» **About this task**
In the entries below, find every line with the string "turquoise" and copy it.

» **Records to process**
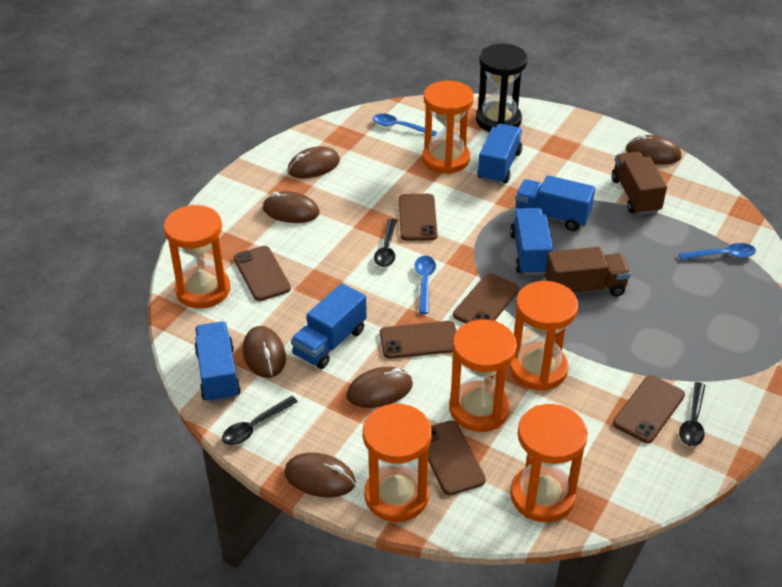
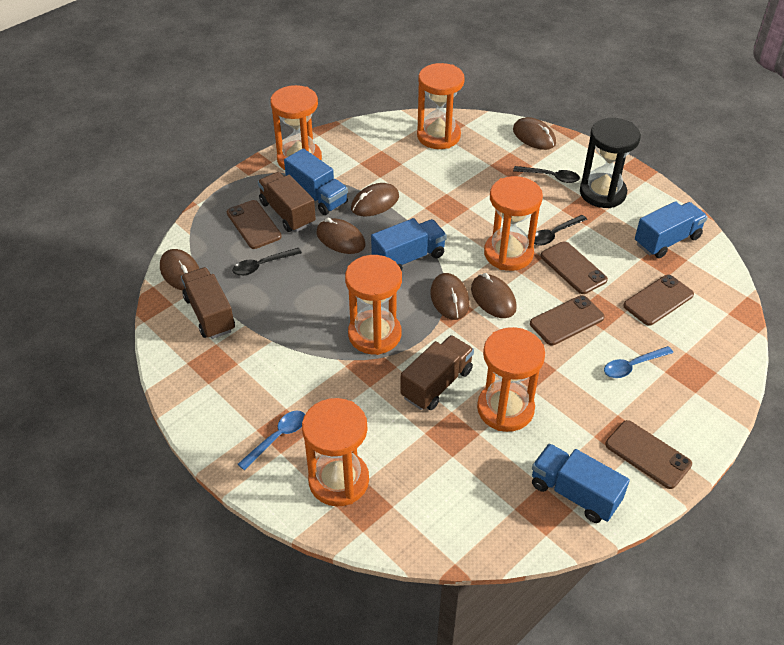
blue spoon: 3 -> 2
blue truck: 5 -> 4
brown phone: 6 -> 5
brown truck: 2 -> 3

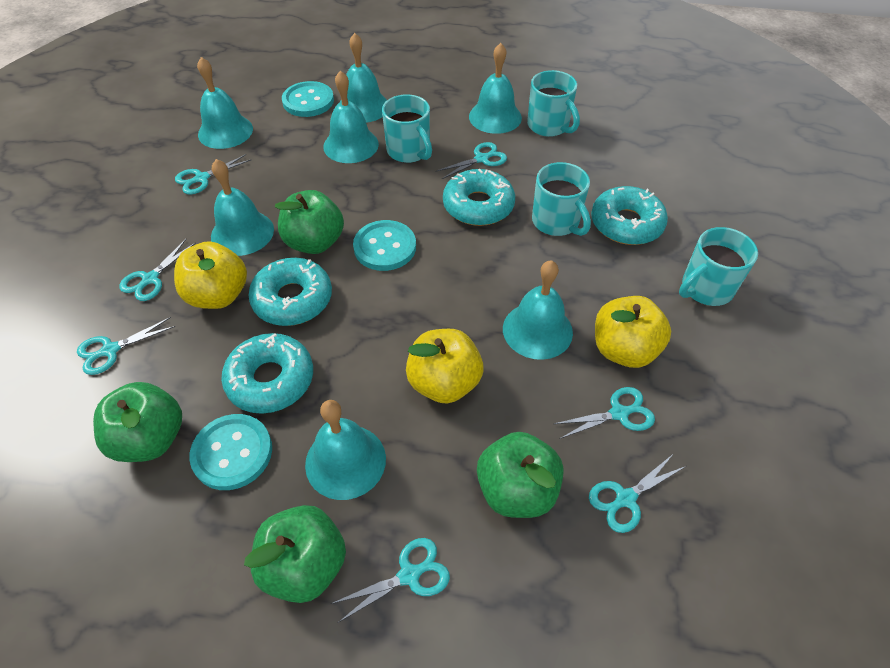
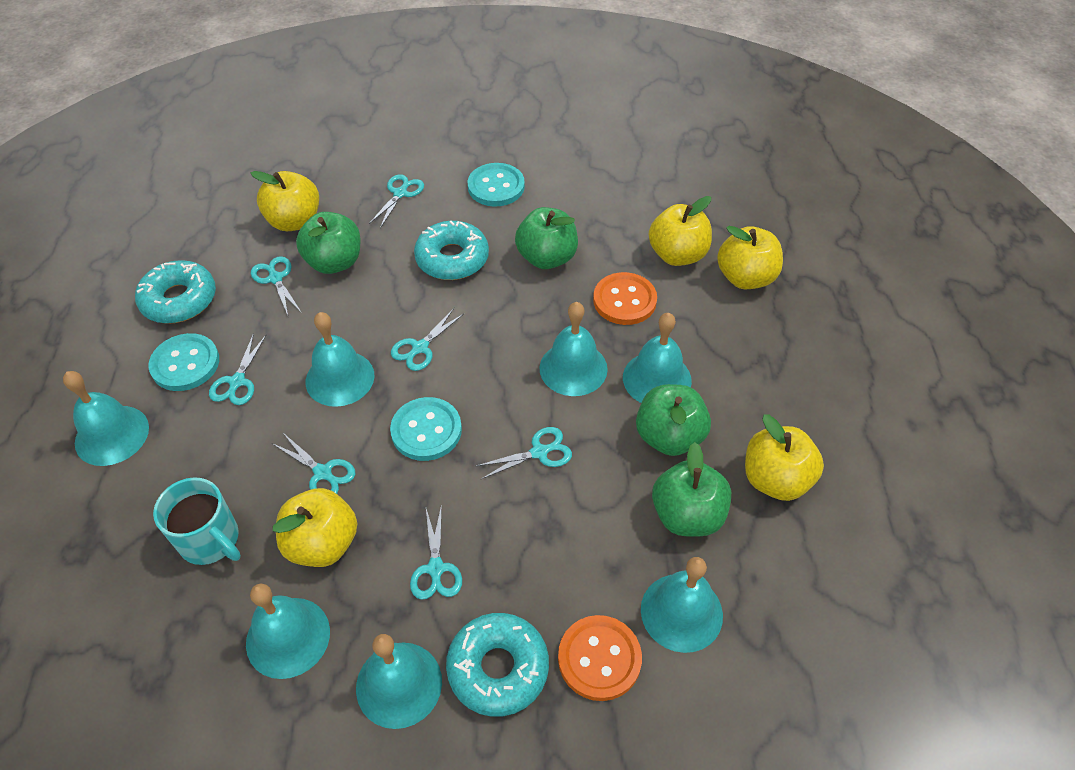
orange button: 0 -> 2
turquoise donut: 4 -> 3
turquoise mug: 4 -> 1
yellow apple: 3 -> 5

» **Exercise result**
turquoise donut: 4 -> 3
turquoise mug: 4 -> 1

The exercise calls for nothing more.